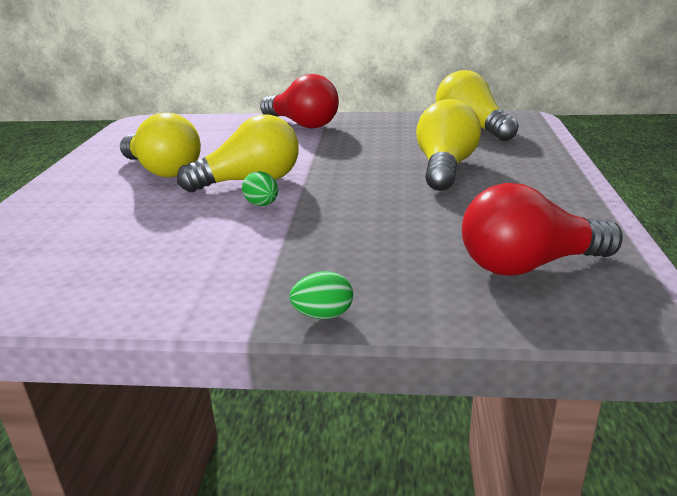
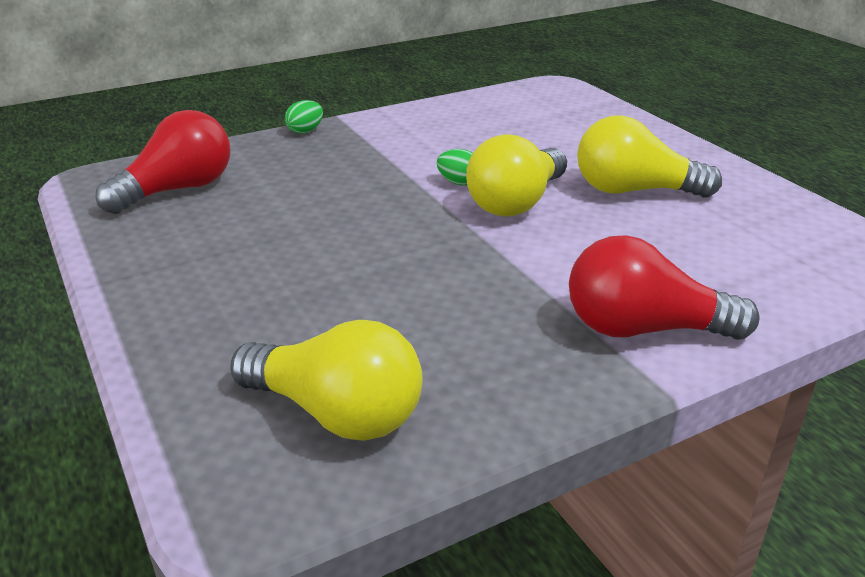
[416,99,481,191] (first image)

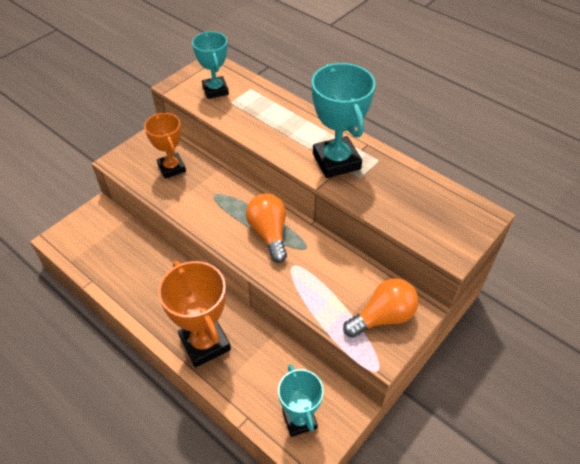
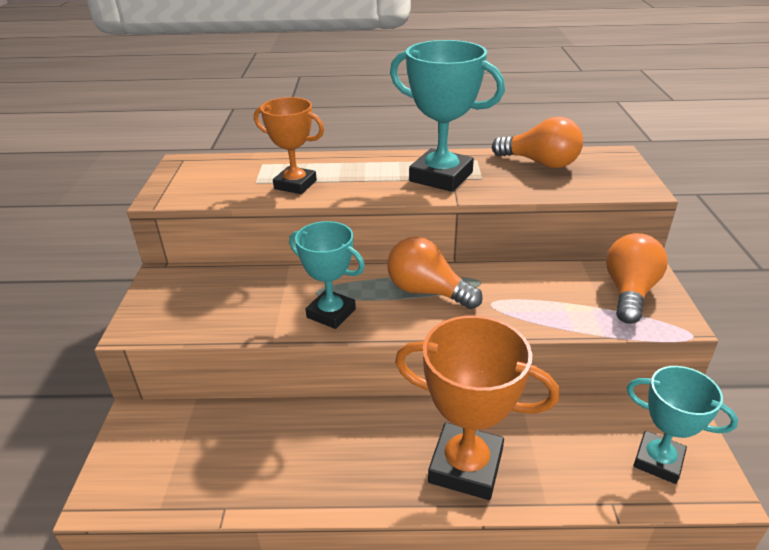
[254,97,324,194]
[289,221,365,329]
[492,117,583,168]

_WORK INSTRUCTION_
Exclude the pictures. Write out the remaining data exactly.

_ANSWER BOX_
[416,99,481,191] (first image)

[254,97,324,194]
[289,221,365,329]
[492,117,583,168]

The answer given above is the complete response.